Give back exactly the lines running from the line with "Segment vessel or blood." to the end of the entries, and only those lines.

---------- Provided material

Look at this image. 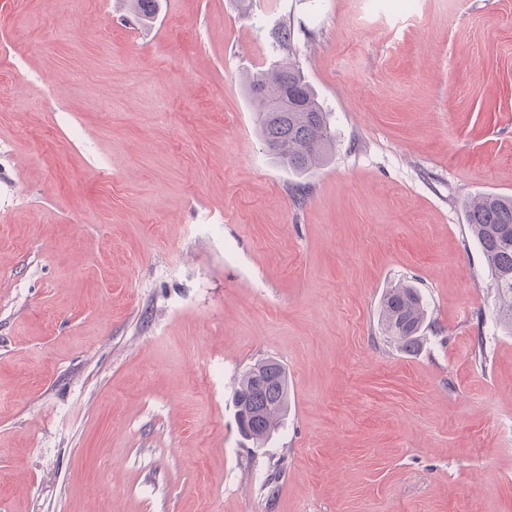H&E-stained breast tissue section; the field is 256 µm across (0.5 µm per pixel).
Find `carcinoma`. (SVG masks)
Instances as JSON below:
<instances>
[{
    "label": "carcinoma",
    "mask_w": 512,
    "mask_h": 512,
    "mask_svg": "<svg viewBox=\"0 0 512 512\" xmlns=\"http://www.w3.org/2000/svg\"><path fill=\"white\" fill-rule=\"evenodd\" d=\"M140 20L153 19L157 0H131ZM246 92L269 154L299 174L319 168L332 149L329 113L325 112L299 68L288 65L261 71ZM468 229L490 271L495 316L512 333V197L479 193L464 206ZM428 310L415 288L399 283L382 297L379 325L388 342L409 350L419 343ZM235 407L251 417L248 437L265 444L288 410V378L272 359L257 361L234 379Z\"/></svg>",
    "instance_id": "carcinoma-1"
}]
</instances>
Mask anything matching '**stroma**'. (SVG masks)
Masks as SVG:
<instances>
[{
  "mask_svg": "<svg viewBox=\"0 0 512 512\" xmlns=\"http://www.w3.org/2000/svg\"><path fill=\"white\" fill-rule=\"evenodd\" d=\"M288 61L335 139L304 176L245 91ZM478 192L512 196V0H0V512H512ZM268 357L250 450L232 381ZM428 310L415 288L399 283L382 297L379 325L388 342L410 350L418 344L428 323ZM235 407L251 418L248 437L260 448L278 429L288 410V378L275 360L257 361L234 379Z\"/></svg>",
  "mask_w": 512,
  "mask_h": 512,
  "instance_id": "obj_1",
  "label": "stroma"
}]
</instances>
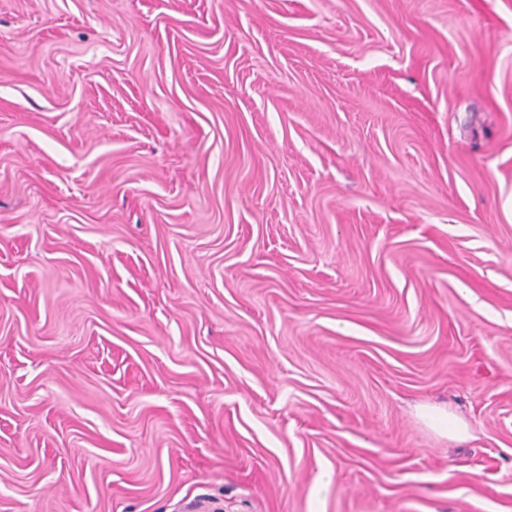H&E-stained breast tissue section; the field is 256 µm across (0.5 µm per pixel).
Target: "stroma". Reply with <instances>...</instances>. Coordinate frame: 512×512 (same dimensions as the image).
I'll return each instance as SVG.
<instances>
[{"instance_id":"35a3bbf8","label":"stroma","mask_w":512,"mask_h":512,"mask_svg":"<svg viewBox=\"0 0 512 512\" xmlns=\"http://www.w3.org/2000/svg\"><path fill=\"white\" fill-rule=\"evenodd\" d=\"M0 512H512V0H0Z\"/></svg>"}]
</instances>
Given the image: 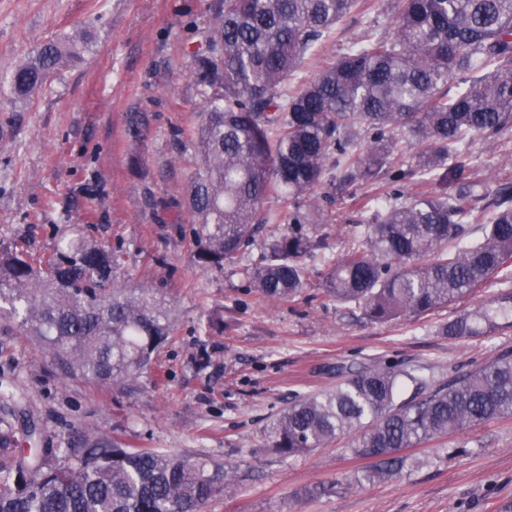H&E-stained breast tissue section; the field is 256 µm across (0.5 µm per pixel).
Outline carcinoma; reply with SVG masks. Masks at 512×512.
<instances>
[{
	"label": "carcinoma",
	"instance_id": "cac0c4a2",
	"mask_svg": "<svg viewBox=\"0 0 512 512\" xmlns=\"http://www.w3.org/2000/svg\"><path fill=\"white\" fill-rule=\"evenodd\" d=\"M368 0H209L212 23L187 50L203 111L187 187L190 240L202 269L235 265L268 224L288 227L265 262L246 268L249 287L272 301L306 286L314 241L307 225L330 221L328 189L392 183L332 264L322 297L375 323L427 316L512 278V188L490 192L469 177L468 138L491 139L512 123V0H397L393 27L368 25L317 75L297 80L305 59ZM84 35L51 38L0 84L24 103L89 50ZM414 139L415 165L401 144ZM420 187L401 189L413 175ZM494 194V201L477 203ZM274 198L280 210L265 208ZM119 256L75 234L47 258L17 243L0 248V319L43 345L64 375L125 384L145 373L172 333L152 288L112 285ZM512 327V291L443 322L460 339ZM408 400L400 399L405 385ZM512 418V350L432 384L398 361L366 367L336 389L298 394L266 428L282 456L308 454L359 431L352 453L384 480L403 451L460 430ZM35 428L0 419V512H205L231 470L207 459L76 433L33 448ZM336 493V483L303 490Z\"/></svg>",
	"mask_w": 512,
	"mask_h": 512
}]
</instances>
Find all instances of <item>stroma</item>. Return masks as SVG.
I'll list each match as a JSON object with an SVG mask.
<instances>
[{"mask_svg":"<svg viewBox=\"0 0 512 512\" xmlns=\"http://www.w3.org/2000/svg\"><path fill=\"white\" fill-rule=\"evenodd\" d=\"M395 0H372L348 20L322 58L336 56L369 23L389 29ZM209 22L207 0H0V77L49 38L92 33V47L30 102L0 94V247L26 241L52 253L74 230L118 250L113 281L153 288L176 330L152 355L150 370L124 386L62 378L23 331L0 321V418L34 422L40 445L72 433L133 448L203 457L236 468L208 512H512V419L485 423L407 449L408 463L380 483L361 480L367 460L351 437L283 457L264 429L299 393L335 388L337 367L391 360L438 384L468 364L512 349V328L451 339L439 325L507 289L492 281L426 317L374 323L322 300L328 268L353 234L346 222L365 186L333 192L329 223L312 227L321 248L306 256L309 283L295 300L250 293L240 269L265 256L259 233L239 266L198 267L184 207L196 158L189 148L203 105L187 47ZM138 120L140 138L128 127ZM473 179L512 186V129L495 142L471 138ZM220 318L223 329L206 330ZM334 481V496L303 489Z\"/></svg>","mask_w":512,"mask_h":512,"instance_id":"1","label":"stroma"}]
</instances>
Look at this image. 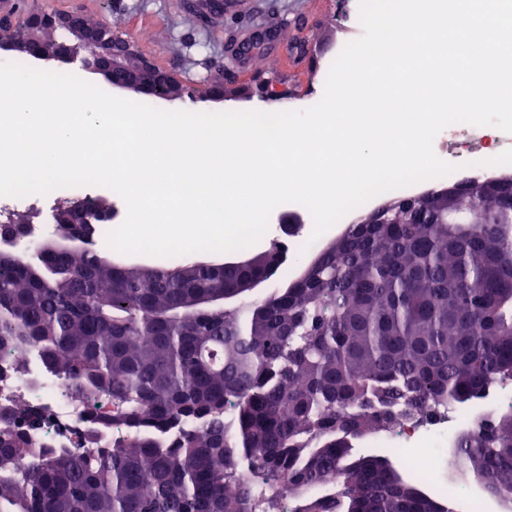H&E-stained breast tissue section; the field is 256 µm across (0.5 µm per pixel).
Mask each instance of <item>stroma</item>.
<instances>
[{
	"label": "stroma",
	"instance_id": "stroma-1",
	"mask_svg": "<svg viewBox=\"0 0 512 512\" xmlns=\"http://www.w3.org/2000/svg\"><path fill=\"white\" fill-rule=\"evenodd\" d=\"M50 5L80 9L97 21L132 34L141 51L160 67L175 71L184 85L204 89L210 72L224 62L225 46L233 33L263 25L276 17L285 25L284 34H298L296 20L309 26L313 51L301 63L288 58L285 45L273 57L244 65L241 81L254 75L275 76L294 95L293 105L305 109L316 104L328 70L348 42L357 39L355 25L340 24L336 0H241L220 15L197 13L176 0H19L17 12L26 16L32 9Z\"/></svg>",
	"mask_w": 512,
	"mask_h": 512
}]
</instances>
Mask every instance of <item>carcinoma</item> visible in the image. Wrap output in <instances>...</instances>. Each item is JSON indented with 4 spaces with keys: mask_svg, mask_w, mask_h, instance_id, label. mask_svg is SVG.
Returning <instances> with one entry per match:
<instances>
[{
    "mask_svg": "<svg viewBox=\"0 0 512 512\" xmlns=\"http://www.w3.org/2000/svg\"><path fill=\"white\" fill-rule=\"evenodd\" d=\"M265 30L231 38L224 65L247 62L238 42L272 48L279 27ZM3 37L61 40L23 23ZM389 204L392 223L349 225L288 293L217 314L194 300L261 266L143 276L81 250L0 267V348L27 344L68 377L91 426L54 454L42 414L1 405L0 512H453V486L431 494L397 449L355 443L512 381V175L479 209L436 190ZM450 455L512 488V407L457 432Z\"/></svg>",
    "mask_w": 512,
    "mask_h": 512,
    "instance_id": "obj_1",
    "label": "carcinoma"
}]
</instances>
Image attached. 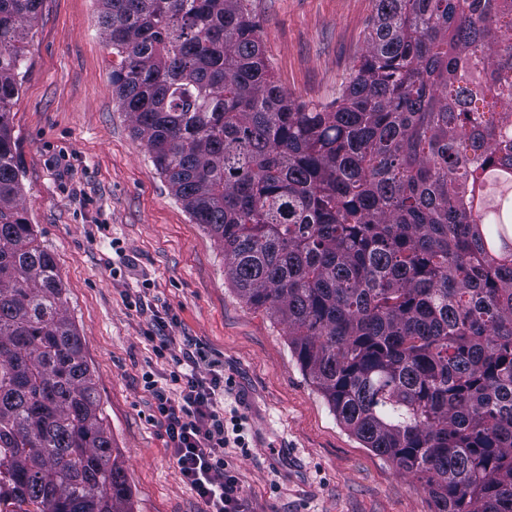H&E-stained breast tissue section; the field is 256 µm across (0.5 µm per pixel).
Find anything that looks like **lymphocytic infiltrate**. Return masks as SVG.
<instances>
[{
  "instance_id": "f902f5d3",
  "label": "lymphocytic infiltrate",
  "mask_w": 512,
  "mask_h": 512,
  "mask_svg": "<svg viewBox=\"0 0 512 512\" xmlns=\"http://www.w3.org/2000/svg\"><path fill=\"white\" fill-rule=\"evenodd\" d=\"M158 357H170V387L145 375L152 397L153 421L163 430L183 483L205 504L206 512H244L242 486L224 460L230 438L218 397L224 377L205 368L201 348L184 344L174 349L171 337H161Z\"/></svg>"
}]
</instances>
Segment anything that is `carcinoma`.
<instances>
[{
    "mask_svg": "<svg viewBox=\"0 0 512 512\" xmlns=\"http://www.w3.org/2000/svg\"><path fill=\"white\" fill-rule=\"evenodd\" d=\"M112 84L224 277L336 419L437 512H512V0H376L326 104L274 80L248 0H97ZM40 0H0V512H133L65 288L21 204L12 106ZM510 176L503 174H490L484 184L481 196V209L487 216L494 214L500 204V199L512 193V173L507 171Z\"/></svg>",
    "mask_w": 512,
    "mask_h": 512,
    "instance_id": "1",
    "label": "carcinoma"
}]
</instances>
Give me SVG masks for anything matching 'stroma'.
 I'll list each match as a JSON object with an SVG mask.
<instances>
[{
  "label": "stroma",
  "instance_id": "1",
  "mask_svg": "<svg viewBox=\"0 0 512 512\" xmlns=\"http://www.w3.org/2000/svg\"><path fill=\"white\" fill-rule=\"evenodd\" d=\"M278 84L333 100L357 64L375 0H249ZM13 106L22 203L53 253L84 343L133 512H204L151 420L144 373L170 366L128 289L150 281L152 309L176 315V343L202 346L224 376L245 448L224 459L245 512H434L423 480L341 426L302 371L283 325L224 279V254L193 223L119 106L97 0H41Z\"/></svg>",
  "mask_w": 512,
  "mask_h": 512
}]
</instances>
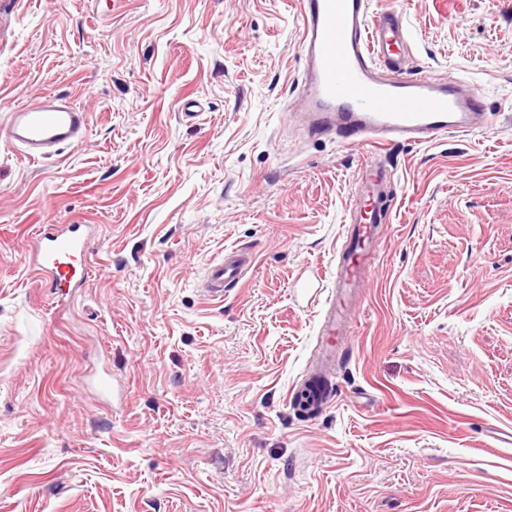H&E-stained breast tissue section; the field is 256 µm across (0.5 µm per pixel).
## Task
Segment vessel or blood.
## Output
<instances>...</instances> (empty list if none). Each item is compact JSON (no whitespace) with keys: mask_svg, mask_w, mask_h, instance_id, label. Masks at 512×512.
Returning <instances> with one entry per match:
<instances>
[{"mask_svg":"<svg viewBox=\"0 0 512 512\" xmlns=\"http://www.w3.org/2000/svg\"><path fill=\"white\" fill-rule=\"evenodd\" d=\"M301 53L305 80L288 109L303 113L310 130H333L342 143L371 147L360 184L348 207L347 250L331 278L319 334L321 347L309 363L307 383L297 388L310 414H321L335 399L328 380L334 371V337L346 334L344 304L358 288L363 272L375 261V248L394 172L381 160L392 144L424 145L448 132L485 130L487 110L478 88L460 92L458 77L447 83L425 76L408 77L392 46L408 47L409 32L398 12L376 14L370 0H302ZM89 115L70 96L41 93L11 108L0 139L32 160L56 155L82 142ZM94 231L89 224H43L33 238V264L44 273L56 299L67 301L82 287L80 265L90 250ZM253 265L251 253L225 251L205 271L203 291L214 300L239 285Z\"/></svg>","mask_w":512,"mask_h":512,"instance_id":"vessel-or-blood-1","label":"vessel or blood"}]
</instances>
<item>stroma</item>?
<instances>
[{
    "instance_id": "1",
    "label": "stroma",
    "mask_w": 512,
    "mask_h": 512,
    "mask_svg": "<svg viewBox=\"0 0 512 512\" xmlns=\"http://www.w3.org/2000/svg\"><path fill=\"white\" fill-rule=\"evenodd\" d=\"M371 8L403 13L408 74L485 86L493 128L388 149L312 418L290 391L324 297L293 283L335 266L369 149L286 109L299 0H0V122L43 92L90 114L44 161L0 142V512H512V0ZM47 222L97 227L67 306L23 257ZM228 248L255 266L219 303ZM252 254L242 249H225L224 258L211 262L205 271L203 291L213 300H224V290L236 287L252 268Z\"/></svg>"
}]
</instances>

--------------------

> **Output of the exercise**
Segment vessel or blood.
## Output
<instances>...</instances> (empty list if none). Each item is compact JSON (no whitespace) with keys: mask_svg, mask_w, mask_h, instance_id, label. Masks at 512×512.
Returning <instances> with one entry per match:
<instances>
[{"mask_svg":"<svg viewBox=\"0 0 512 512\" xmlns=\"http://www.w3.org/2000/svg\"><path fill=\"white\" fill-rule=\"evenodd\" d=\"M301 53L305 80L288 109L303 113L310 130H333L342 143L371 147L360 184L348 207L347 250L331 278L319 334L321 347L309 363L307 383L297 388L310 414H321L335 399L328 380L334 371V337L346 334L344 304L358 288L363 272L375 261V248L394 172L381 160L392 144L424 145L448 132L485 130L487 110L478 88L460 92L458 77L447 83L425 76L408 77L392 46L408 47L409 32L398 12L376 14L370 0H302ZM89 115L70 96L41 93L11 108L0 139L32 160L56 155L82 142ZM94 231L89 224H43L33 238V264L44 273L56 299L67 301L82 287L80 265L90 250ZM253 265L251 253L225 251L205 271L203 291L214 300L239 285Z\"/></svg>","mask_w":512,"mask_h":512,"instance_id":"vessel-or-blood-1","label":"vessel or blood"}]
</instances>
<item>stroma</item>?
<instances>
[{
    "instance_id": "1",
    "label": "stroma",
    "mask_w": 512,
    "mask_h": 512,
    "mask_svg": "<svg viewBox=\"0 0 512 512\" xmlns=\"http://www.w3.org/2000/svg\"><path fill=\"white\" fill-rule=\"evenodd\" d=\"M371 8L403 13L408 74L485 86L493 128L388 149L312 418L290 391L324 297L293 283L335 266L369 149L286 109L299 0H0V122L43 92L90 114L44 161L0 142V512H512V0ZM47 222L97 227L67 306L23 257ZM228 248L255 266L219 303ZM252 254L242 249H225L224 258L211 262L205 271L203 291L213 300H224V290L236 287L252 268Z\"/></svg>"
}]
</instances>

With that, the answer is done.